_ABOUT THIS TASK_.
Every record below is to be copied exactly, with its images omitted.

_MATERIAL FOR THIS TASK_.
########

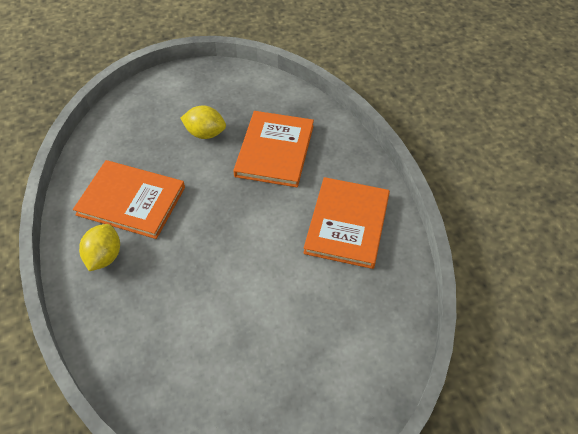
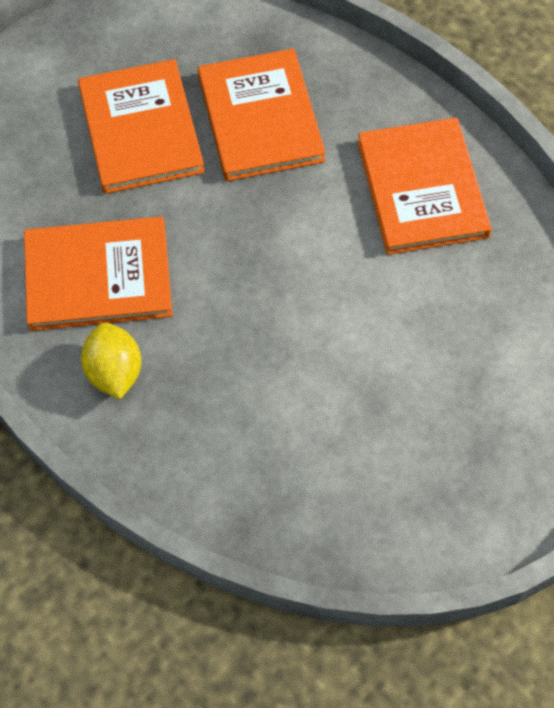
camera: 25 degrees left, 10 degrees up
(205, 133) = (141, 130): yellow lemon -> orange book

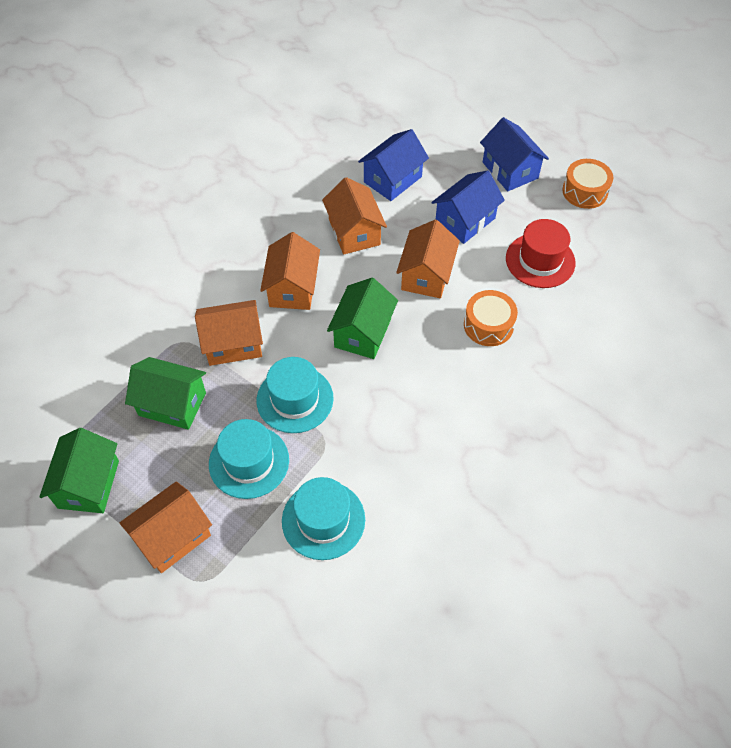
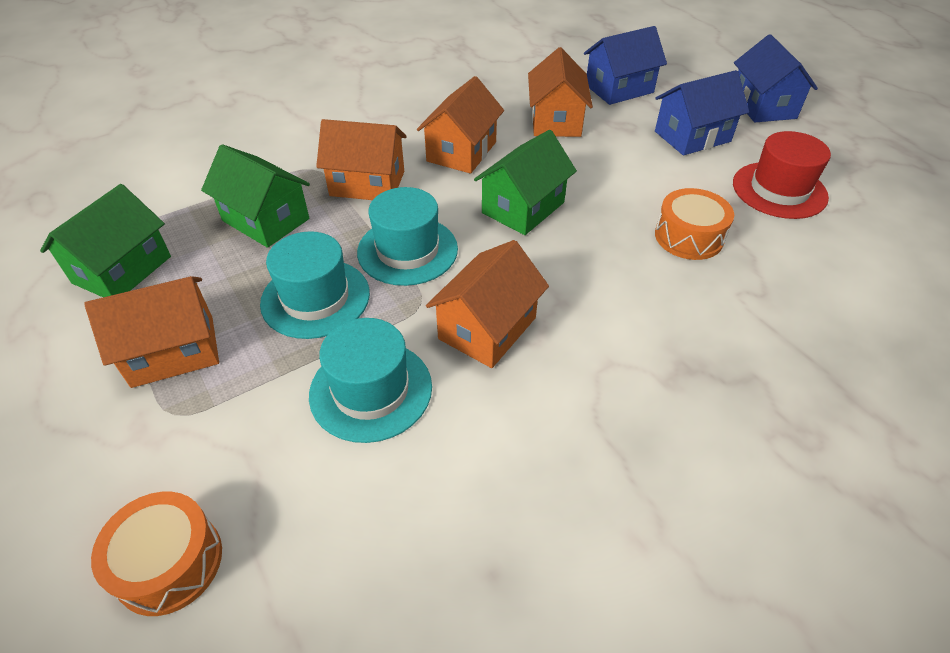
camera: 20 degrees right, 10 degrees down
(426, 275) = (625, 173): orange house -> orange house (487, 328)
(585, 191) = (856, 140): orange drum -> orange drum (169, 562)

########

_SOLUTION FOR THIS PROBLEM_.
camera: 25 degrees left, 10 degrees up
(205, 133) = (141, 130): yellow lemon -> orange book

camera: 20 degrees right, 10 degrees down
(426, 275) = (625, 173): orange house -> orange house (487, 328)
(585, 191) = (856, 140): orange drum -> orange drum (169, 562)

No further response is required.